> **Task goal**
Take the line with "(353, 509) = (725, 251): none -> black shoe" and the rest of the lines after it, to the end of the entries, and restate them exactly.

> **Study material**

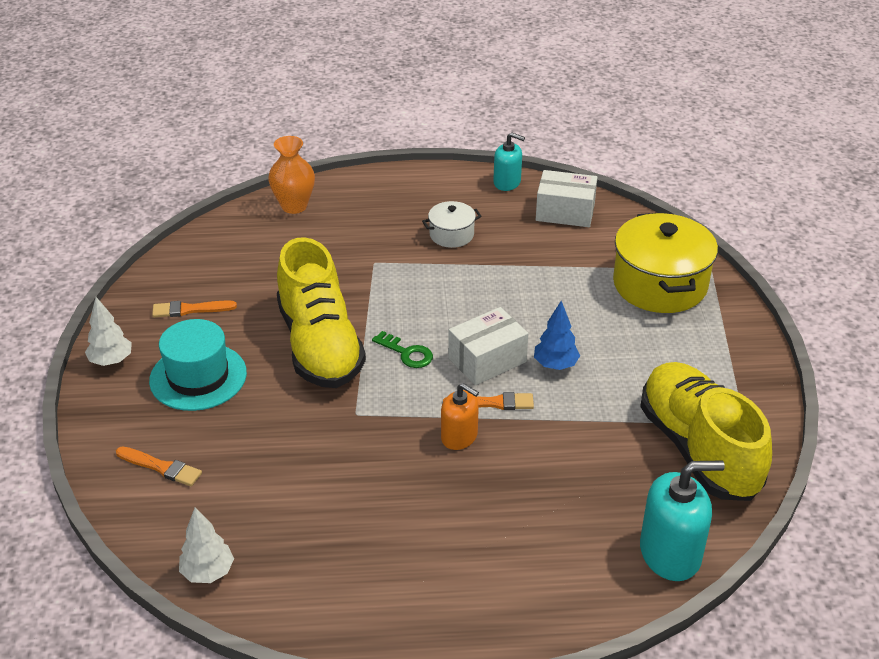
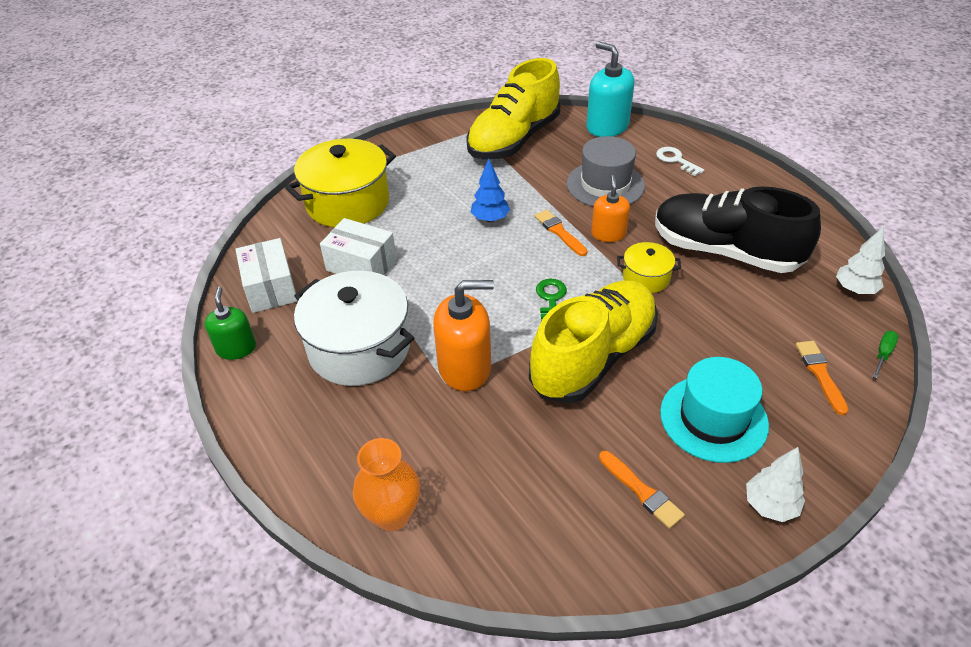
camera: 120 degrees left, 5 degrees up
(130, 526) = (883, 354): none -> green screwdriver
(353, 509) = (725, 251): none -> black shoe
(374, 427) = (646, 278): none -> yellow pot
(379, 276) = (465, 367): none -> orange soap dispenser
(451, 235) = (359, 348): white pot -> white pot, size x2.01
(487, 360) = (516, 253): white box -> white box (361, 265)
(507, 182) = (236, 348): turquoise soap dispenser -> green soap dispenser
(543, 576) = (676, 160): none -> white key
(544, 480) = (605, 185): none -> grey hat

> **Solution to the exercise**
(353, 509) = (725, 251): none -> black shoe
(374, 427) = (646, 278): none -> yellow pot
(379, 276) = (465, 367): none -> orange soap dispenser
(451, 235) = (359, 348): white pot -> white pot, size x2.01
(487, 360) = (516, 253): white box -> white box (361, 265)
(507, 182) = (236, 348): turquoise soap dispenser -> green soap dispenser
(543, 576) = (676, 160): none -> white key
(544, 480) = (605, 185): none -> grey hat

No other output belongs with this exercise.